[[ SUPPLIED ENTRIES open ]]

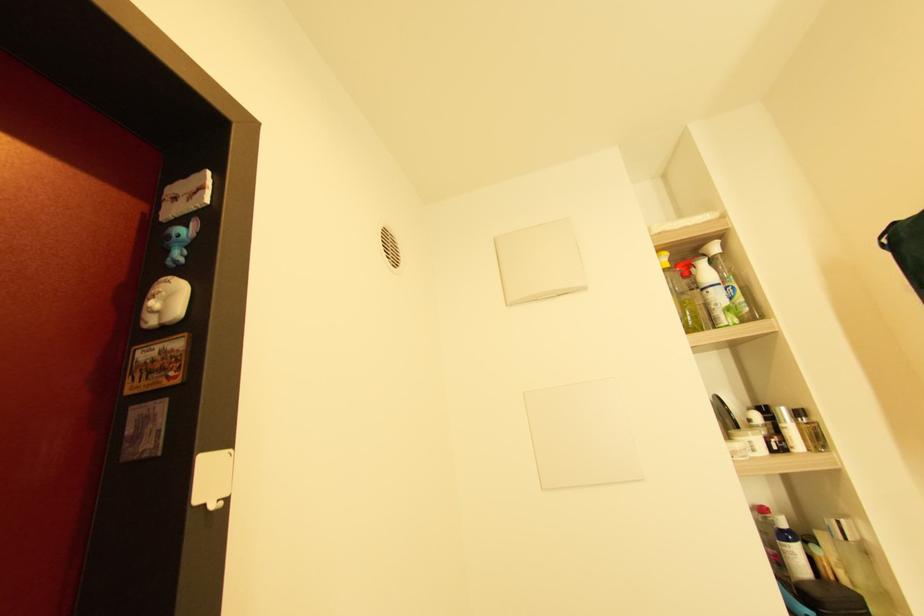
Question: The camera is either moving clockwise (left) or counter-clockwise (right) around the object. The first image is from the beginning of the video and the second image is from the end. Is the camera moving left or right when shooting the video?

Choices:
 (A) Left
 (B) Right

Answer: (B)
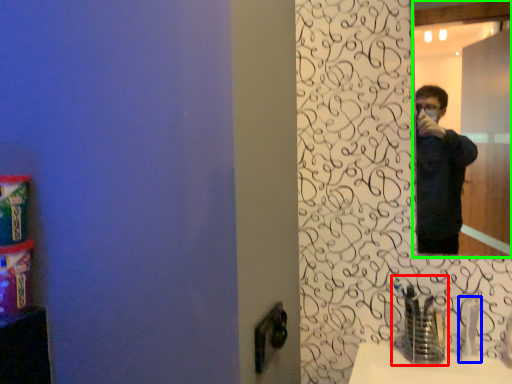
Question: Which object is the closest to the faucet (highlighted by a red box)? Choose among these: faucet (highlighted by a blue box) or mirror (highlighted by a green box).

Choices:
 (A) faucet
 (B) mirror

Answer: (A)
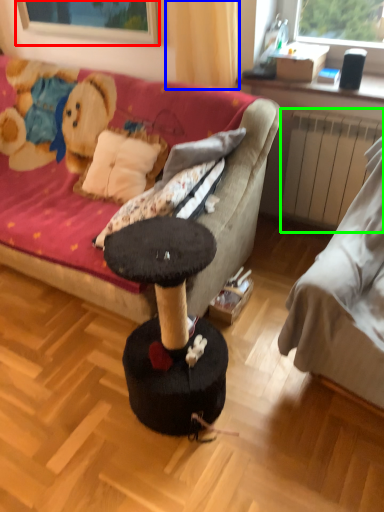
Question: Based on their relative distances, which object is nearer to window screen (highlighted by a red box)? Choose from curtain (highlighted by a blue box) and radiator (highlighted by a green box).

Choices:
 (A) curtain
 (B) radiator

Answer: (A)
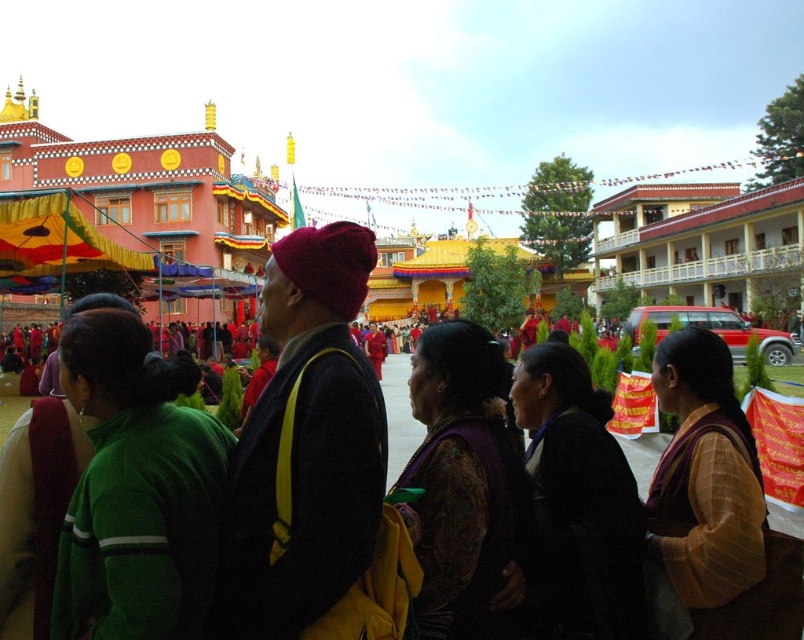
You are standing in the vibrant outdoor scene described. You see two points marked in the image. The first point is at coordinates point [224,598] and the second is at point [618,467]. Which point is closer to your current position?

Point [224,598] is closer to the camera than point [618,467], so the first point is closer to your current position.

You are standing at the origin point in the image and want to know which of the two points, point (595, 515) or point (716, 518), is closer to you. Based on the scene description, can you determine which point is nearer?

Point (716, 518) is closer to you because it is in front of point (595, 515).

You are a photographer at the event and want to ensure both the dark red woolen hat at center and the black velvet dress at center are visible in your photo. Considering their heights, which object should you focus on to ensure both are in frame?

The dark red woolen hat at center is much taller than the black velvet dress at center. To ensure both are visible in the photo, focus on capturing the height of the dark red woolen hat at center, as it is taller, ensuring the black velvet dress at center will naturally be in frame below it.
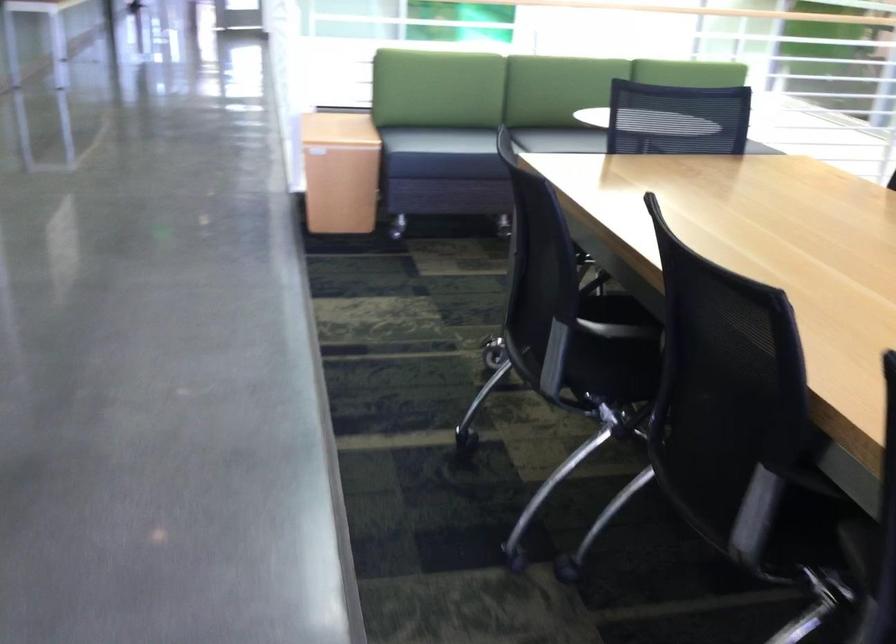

[[ SUPPLIED ENTRIES closed ]]
[[ SUPPLIED ENTRIES open ]]

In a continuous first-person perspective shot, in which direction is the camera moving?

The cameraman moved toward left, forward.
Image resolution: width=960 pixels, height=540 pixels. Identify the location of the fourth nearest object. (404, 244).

[[ SUPPLIED ENTRIES closed ]]

- _WHAT YOU NEED TO DO_
Transcribe the stretch of the material from the line containing "Question: The camera" through the line containing "Answer: (B)", both included.

- _TASK ANSWER_
Question: The camera is either moving clockwise (left) or counter-clockwise (right) around the object. The first image is from the beginning of the video and the second image is from the end. Is the camera moving left or right when shooting the video?

Choices:
 (A) Left
 (B) Right

Answer: (B)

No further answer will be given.